PROMPT
Give back exactly the lines of the entries below from the line with "POT3: 1k (+5V, DGND, wiper" to the line with "SW1: none -> switch (DGND, VP)", inclusive, and only those.

RECORD EXCERPTS
-------

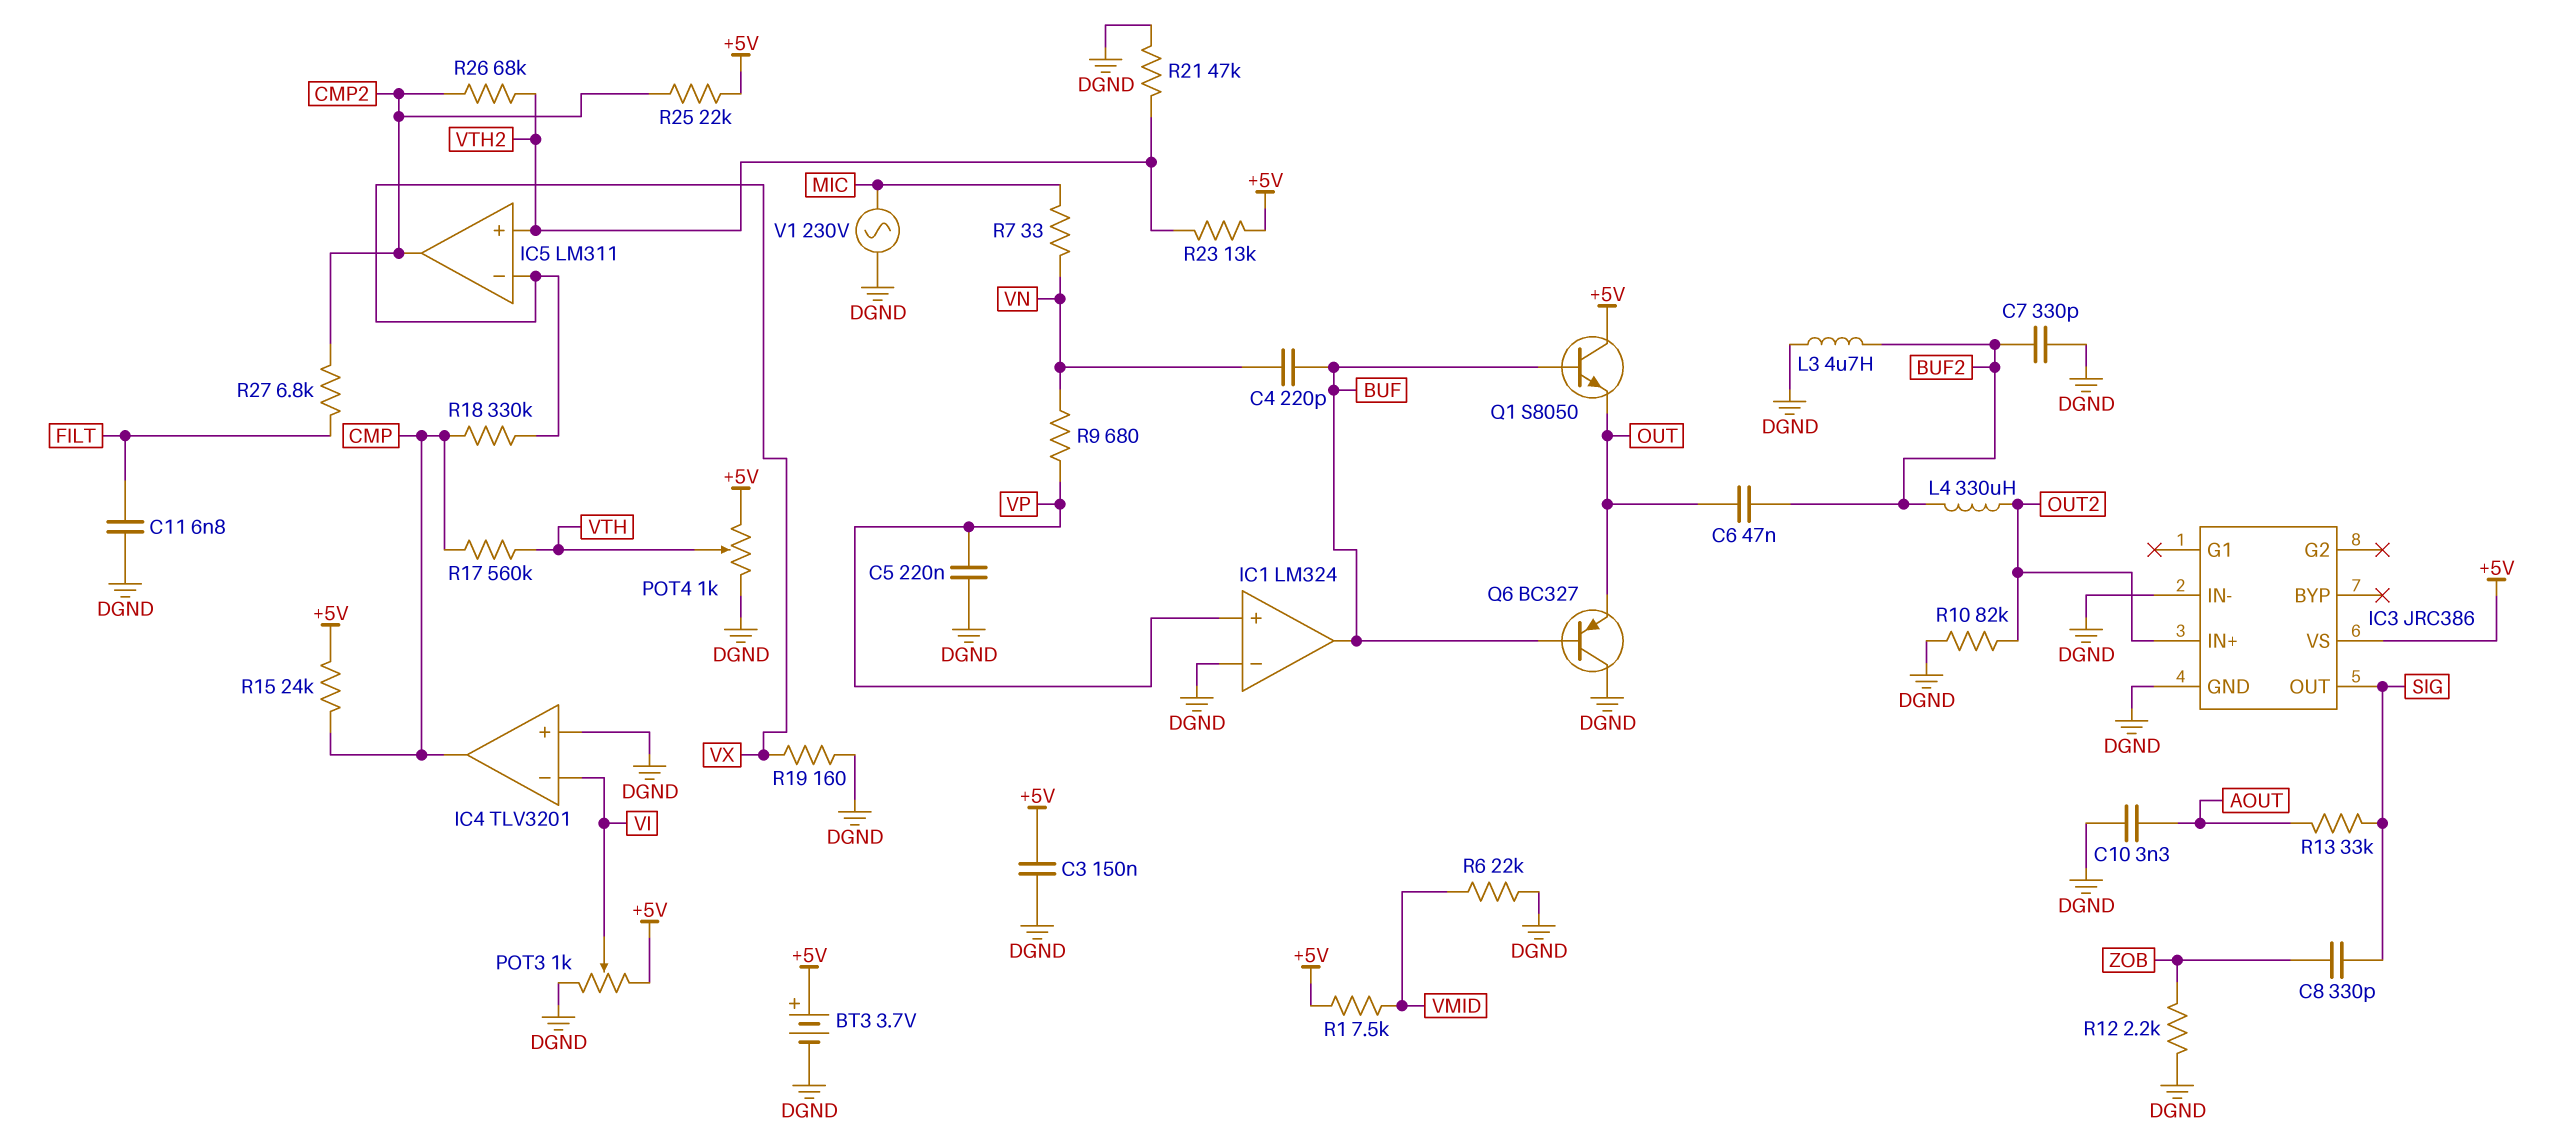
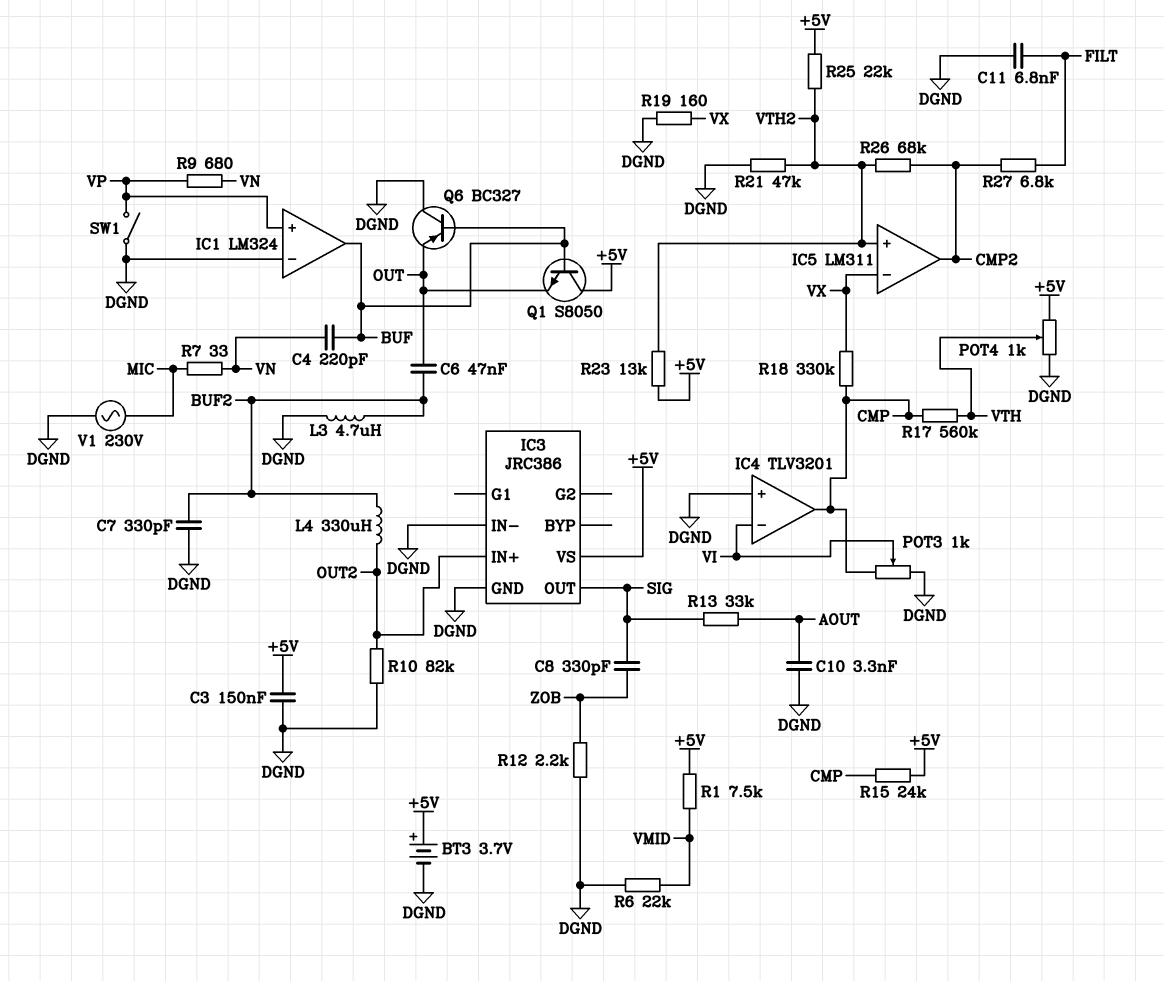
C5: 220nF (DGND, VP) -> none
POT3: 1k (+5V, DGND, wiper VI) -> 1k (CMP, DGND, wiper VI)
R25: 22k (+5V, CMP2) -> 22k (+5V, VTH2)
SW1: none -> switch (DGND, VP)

-------

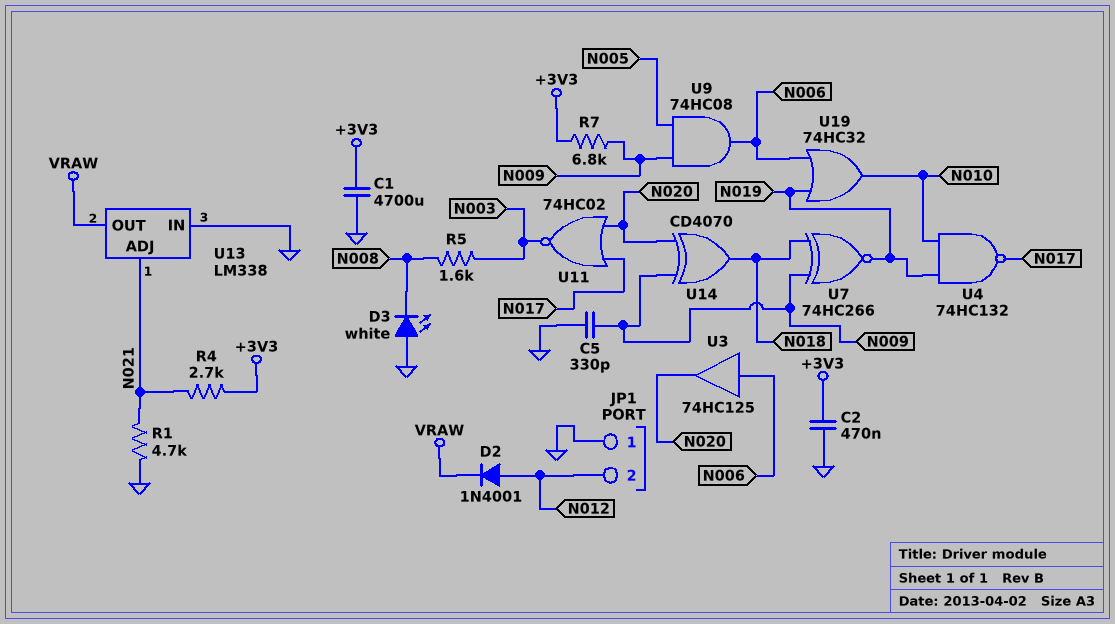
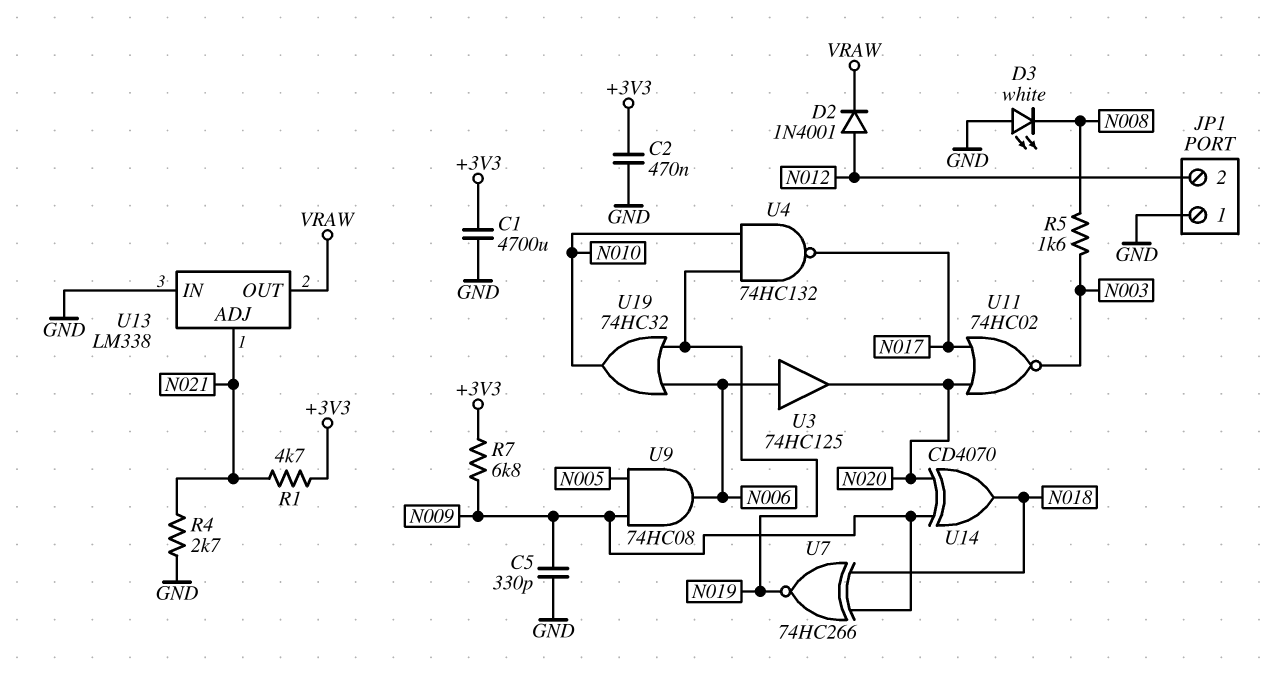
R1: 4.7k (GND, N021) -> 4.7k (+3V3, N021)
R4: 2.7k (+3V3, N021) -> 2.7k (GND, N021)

-------

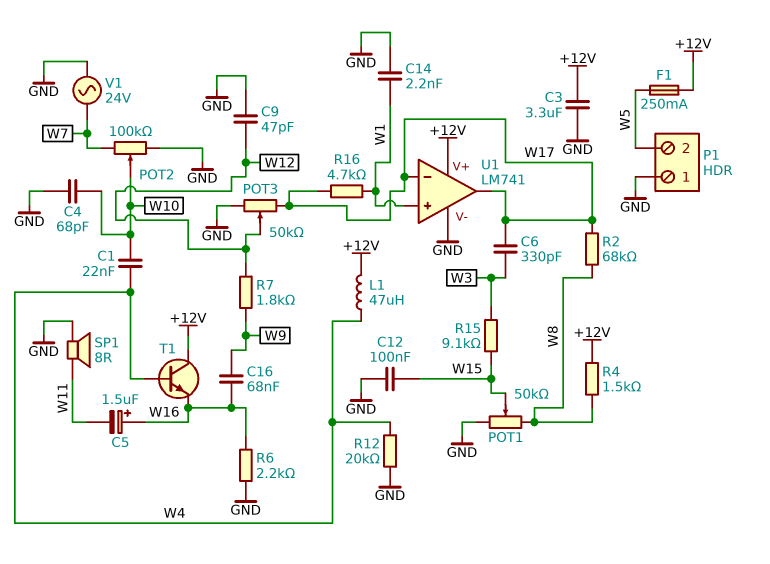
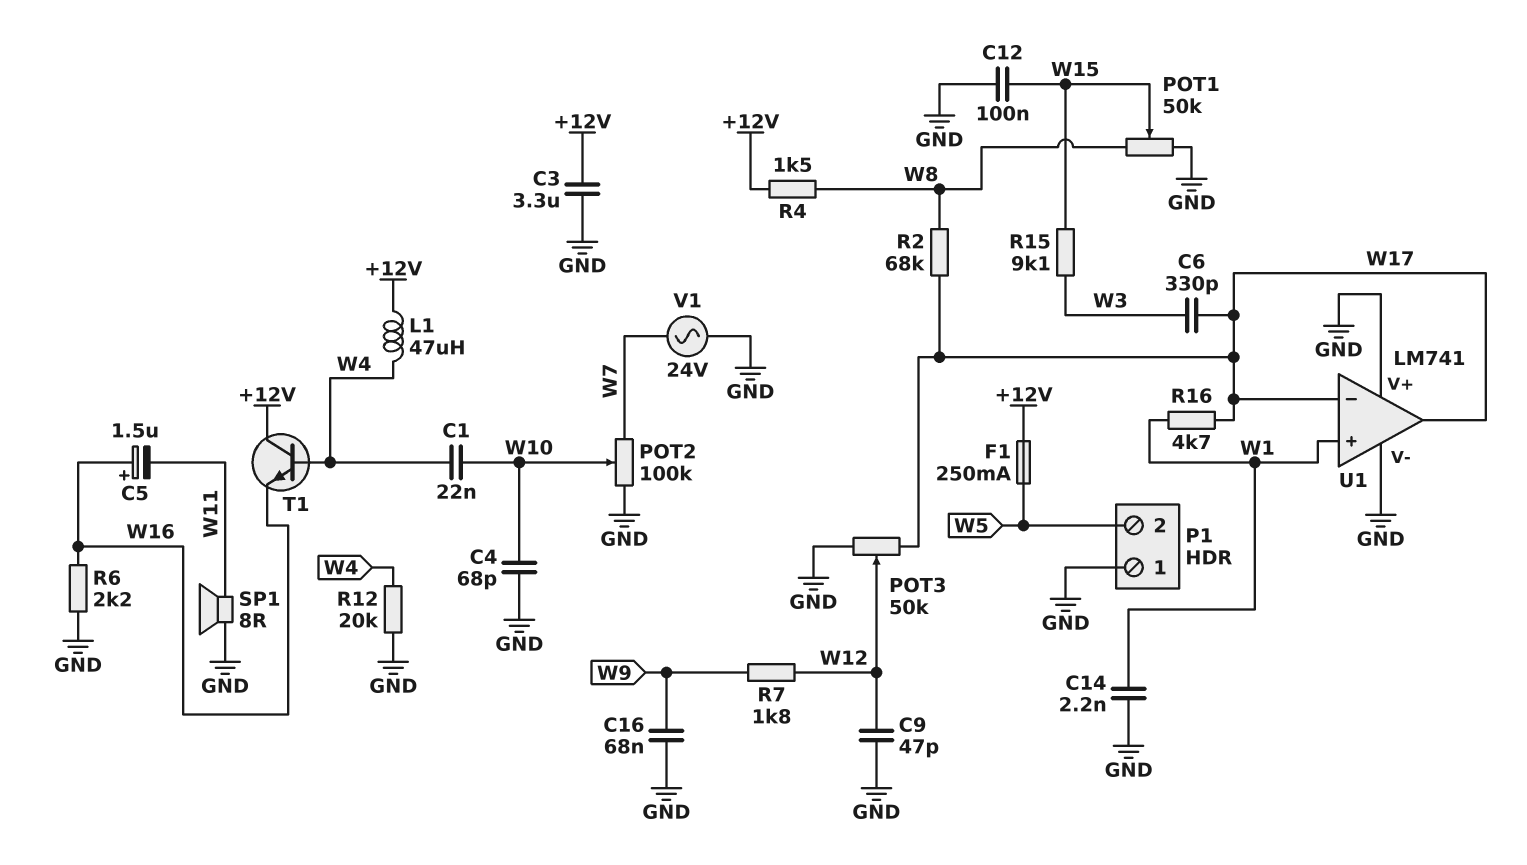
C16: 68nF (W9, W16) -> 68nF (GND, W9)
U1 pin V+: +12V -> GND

-------

WRITTEN RESPONSE
POT3: 1k (+5V, DGND, wiper VI) -> 1k (CMP, DGND, wiper VI)
R25: 22k (+5V, CMP2) -> 22k (+5V, VTH2)
SW1: none -> switch (DGND, VP)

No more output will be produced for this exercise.